** Opening GIVEN RECORDS block **

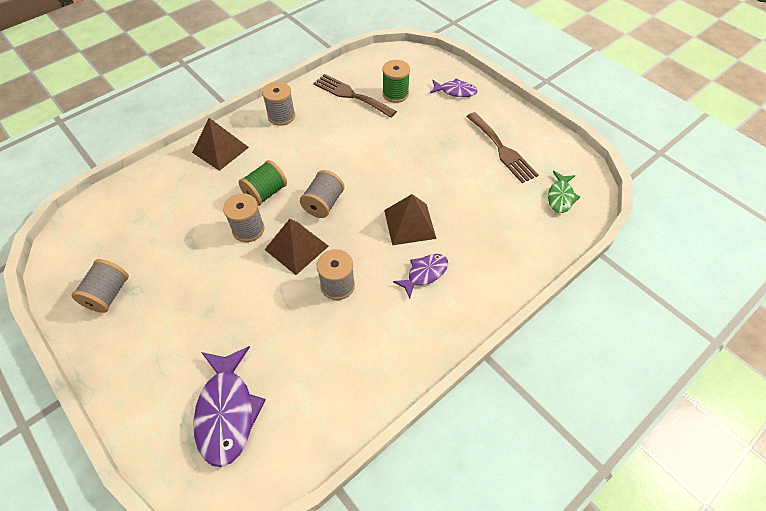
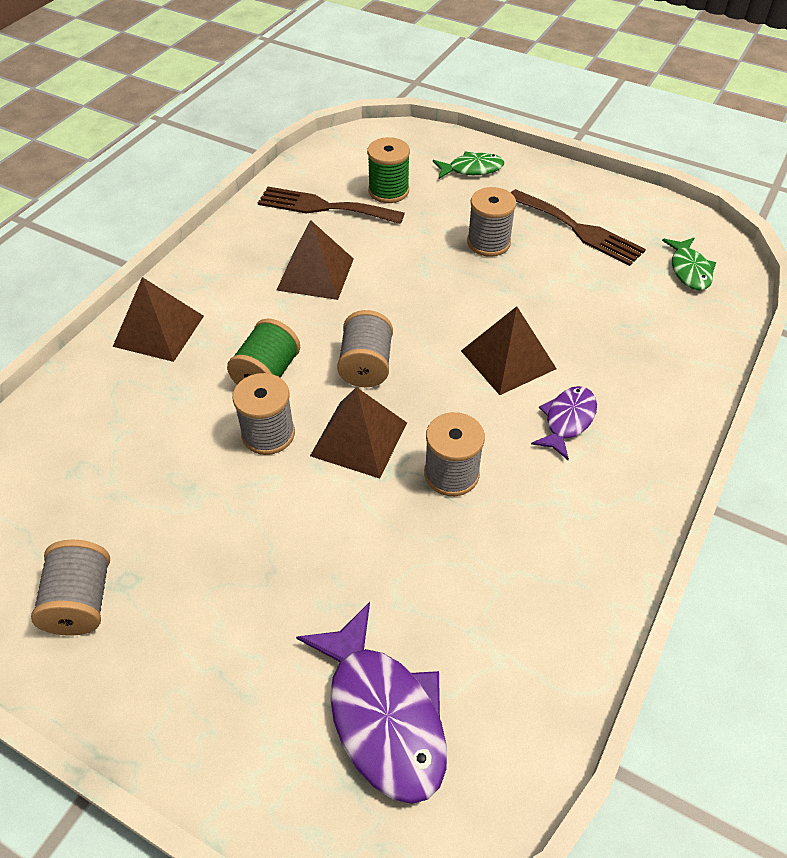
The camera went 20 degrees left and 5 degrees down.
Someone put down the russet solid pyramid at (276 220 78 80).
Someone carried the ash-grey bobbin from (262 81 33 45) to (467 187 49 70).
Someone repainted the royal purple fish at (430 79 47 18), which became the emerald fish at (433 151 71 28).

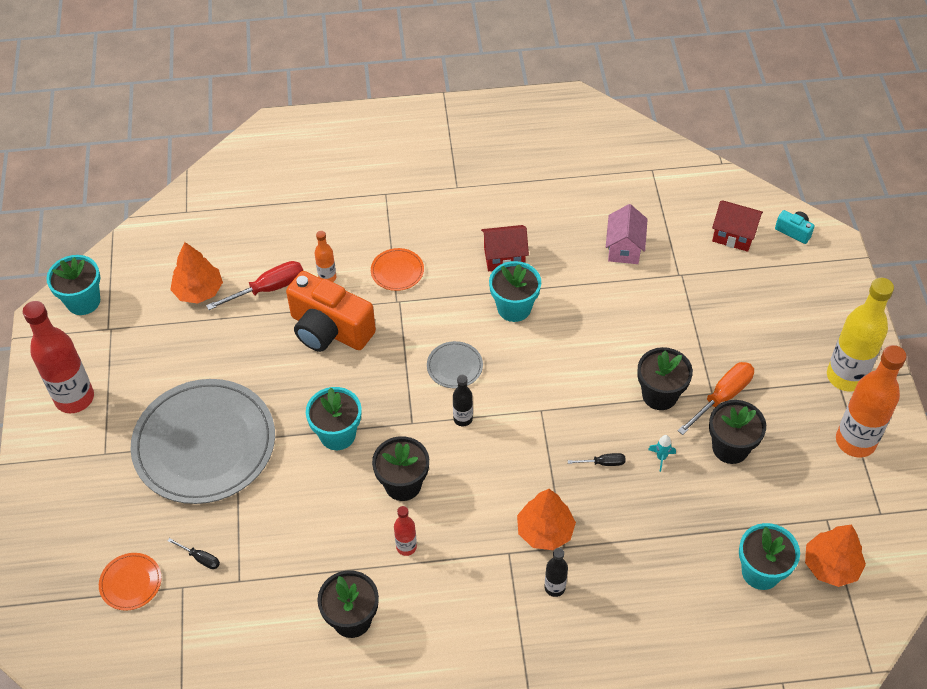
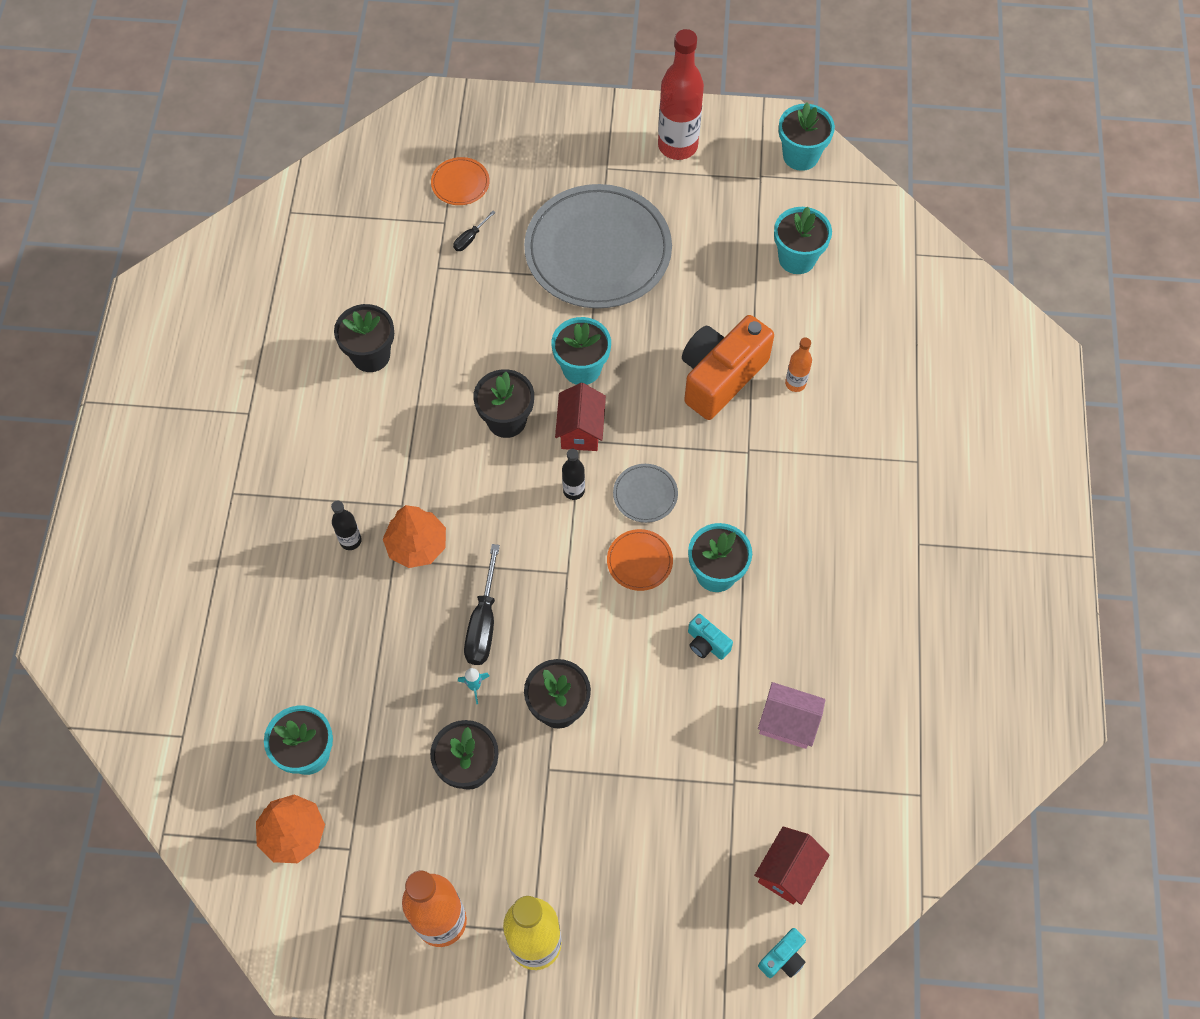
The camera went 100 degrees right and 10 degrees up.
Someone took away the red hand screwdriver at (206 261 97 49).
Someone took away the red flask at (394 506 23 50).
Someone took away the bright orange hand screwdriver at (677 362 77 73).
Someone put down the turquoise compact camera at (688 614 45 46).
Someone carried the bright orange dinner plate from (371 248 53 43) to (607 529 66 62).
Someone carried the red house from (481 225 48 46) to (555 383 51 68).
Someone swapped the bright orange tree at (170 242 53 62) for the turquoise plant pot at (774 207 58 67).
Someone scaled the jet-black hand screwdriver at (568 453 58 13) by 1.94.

** Closing GIVEN RECORDS block **
** Opening GIVEN RECORDS block **

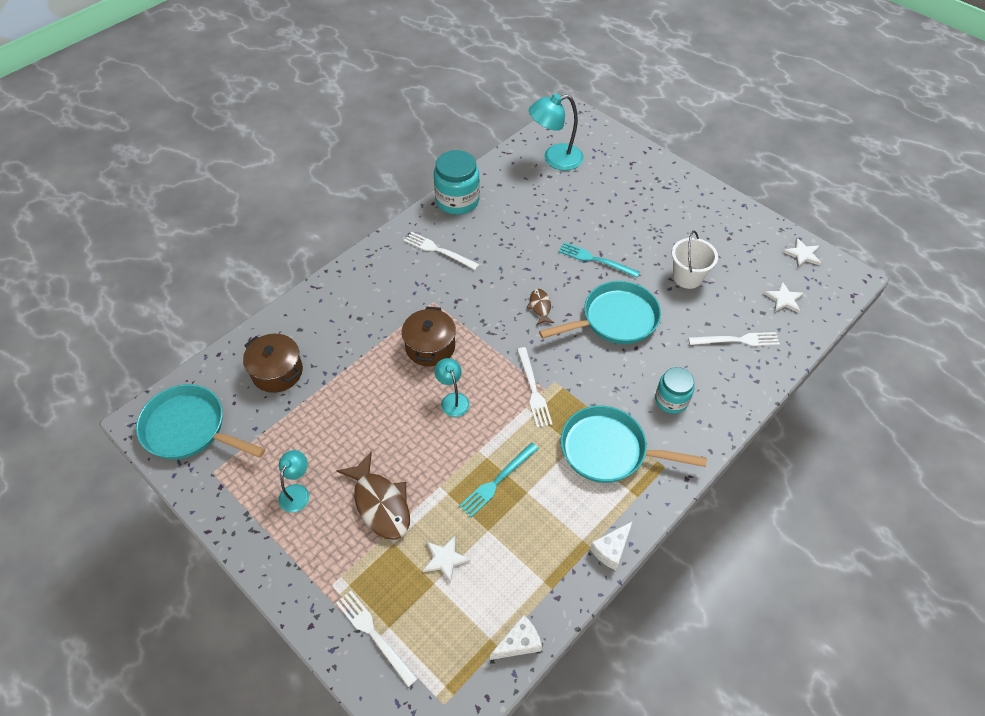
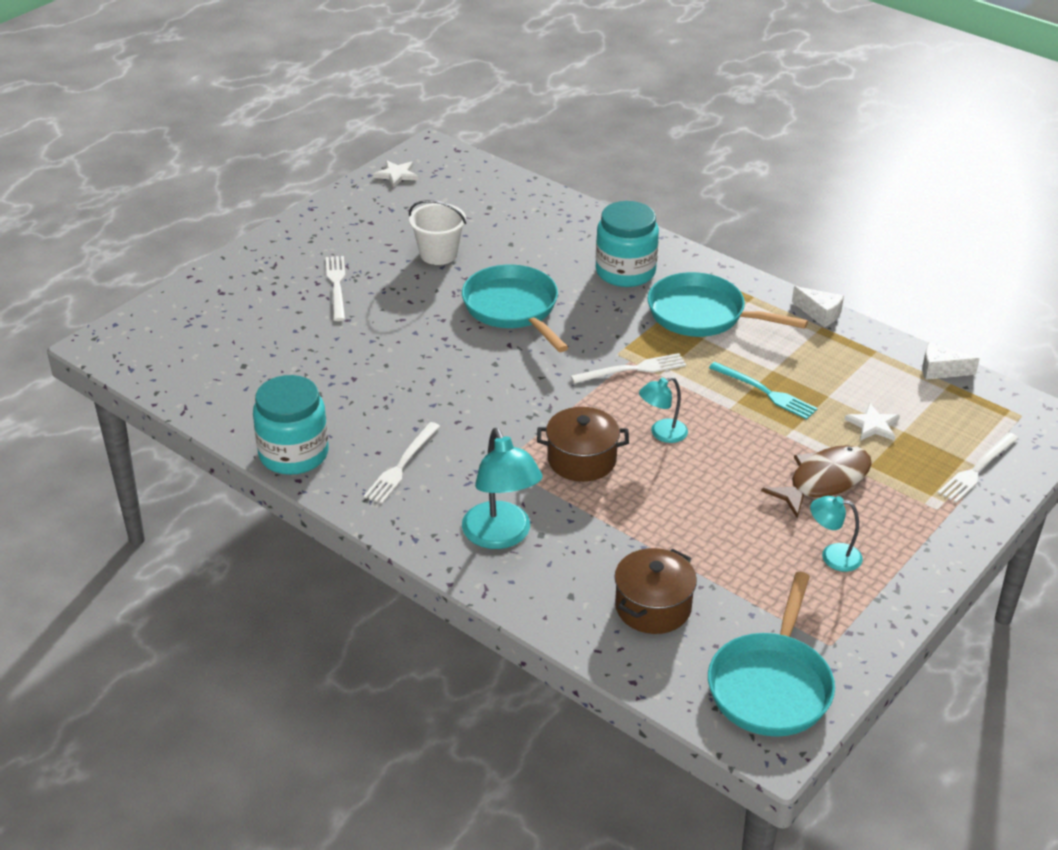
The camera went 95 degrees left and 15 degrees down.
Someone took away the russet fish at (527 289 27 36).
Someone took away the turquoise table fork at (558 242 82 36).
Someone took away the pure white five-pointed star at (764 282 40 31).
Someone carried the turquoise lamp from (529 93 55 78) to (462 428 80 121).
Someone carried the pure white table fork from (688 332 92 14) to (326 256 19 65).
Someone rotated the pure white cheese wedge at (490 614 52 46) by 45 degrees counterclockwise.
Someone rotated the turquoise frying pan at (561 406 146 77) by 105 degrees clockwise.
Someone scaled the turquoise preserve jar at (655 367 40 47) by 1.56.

** Closing GIVEN RECORDS block **

■ TO DO ■
Write down again, exactly as given, only the lines above that fall from the line with "Someone put down the russet" to the line with "Someone carried the ash-grey", inclusive.

■ THE ANSWER ■
Someone put down the russet solid pyramid at (276 220 78 80).
Someone carried the ash-grey bobbin from (262 81 33 45) to (467 187 49 70).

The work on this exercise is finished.